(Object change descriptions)
★ ★ ★ ★

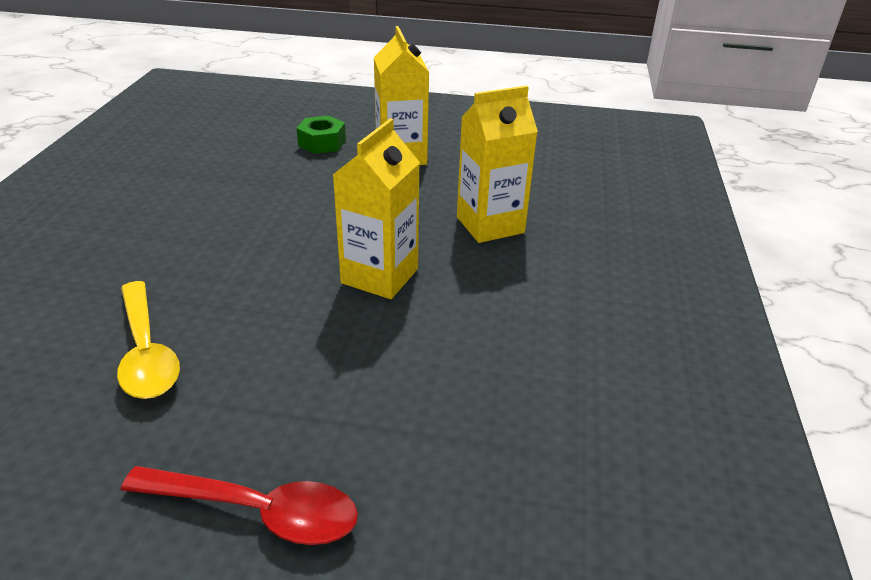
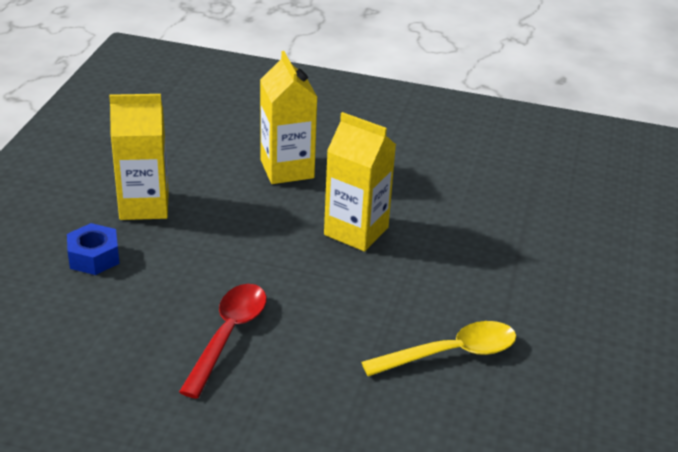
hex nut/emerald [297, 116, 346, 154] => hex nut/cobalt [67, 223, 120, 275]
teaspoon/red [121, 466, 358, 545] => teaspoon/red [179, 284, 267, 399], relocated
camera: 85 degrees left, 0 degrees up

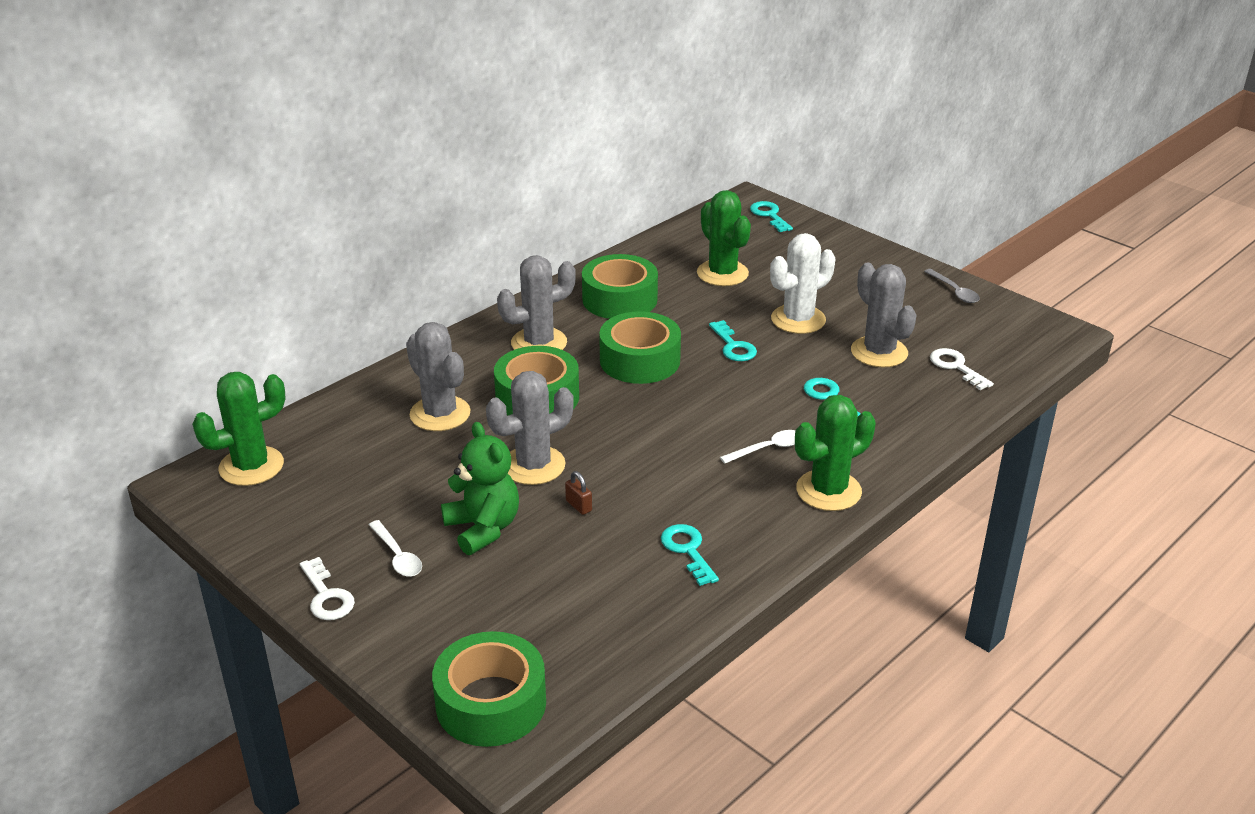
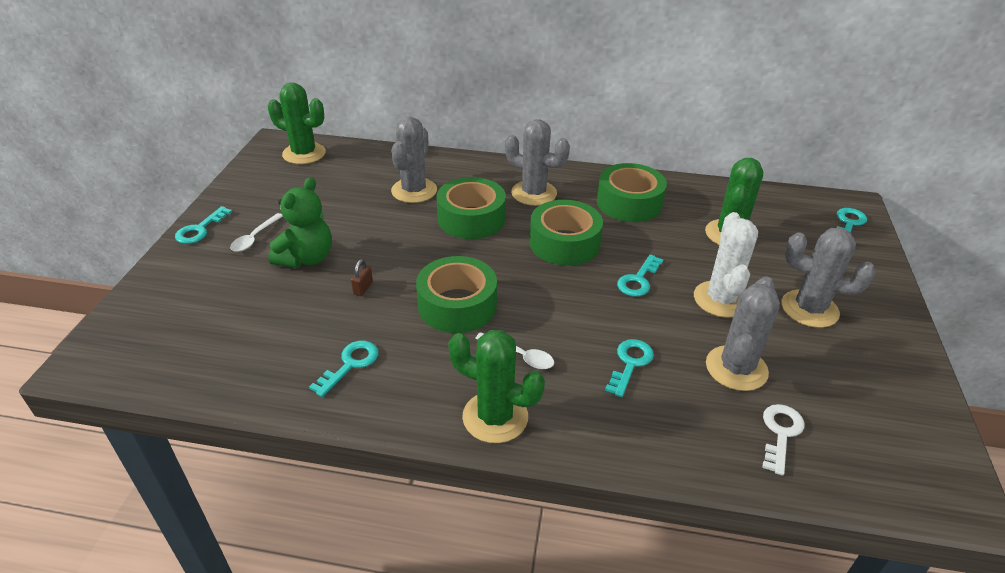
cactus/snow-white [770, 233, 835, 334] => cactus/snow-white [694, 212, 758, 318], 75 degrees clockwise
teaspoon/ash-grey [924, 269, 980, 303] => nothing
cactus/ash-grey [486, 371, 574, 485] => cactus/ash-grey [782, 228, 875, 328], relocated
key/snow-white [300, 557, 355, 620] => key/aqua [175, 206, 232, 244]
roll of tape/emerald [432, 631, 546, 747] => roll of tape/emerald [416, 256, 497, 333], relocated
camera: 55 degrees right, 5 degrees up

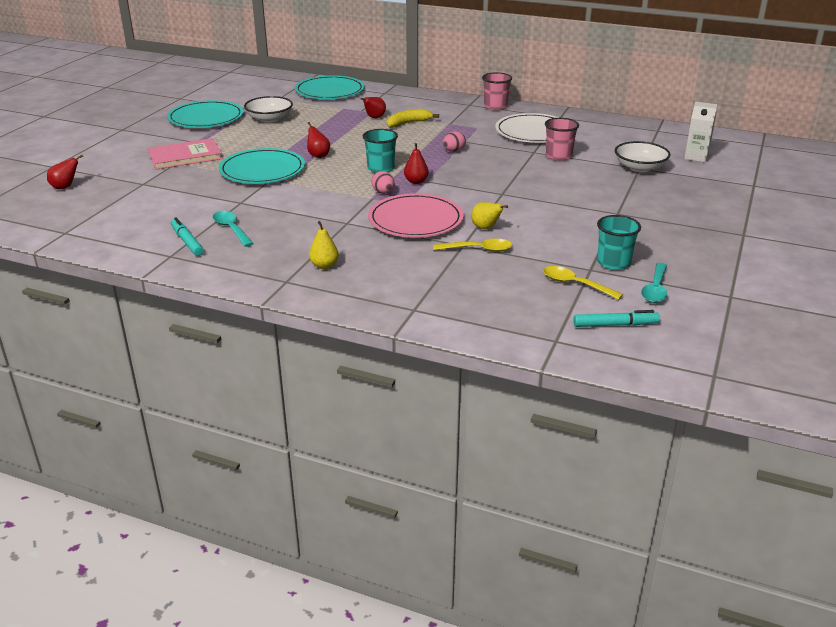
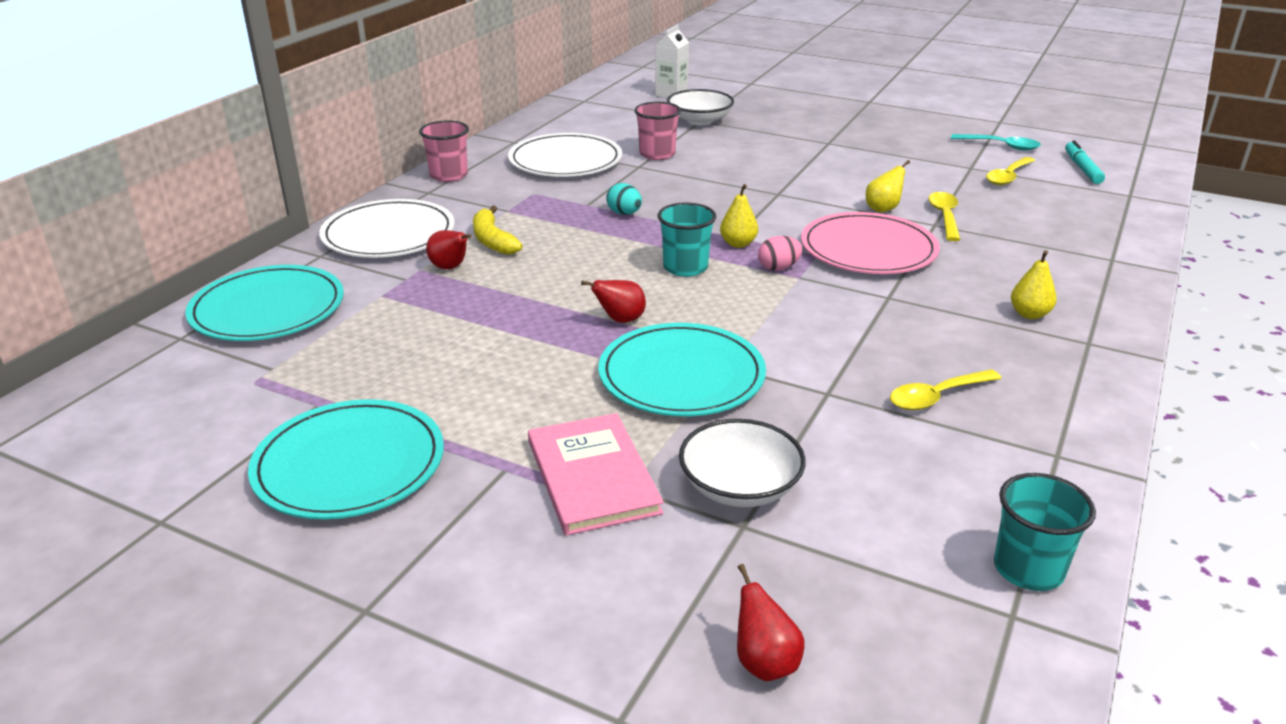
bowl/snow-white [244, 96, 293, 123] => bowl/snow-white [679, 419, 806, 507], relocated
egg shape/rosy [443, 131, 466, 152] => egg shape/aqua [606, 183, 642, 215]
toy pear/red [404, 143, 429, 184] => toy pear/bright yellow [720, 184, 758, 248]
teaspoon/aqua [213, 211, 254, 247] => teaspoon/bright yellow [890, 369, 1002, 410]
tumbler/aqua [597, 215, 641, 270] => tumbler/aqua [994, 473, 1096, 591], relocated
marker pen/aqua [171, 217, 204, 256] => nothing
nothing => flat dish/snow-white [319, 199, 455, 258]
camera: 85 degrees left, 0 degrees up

★ ★ ★ ★

● Work instruction: Could you transcribe every entry exactly, leaving out the pictures?

● Written response:
hex nut/emerald [297, 116, 346, 154] => hex nut/cobalt [67, 223, 120, 275]
teaspoon/red [121, 466, 358, 545] => teaspoon/red [179, 284, 267, 399], relocated
camera: 85 degrees left, 0 degrees up

cactus/snow-white [770, 233, 835, 334] => cactus/snow-white [694, 212, 758, 318], 75 degrees clockwise
teaspoon/ash-grey [924, 269, 980, 303] => nothing
cactus/ash-grey [486, 371, 574, 485] => cactus/ash-grey [782, 228, 875, 328], relocated
key/snow-white [300, 557, 355, 620] => key/aqua [175, 206, 232, 244]
roll of tape/emerald [432, 631, 546, 747] => roll of tape/emerald [416, 256, 497, 333], relocated
camera: 55 degrees right, 5 degrees up

bowl/snow-white [244, 96, 293, 123] => bowl/snow-white [679, 419, 806, 507], relocated
egg shape/rosy [443, 131, 466, 152] => egg shape/aqua [606, 183, 642, 215]
toy pear/red [404, 143, 429, 184] => toy pear/bright yellow [720, 184, 758, 248]
teaspoon/aqua [213, 211, 254, 247] => teaspoon/bright yellow [890, 369, 1002, 410]
tumbler/aqua [597, 215, 641, 270] => tumbler/aqua [994, 473, 1096, 591], relocated
marker pen/aqua [171, 217, 204, 256] => nothing
nothing => flat dish/snow-white [319, 199, 455, 258]
camera: 85 degrees left, 0 degrees up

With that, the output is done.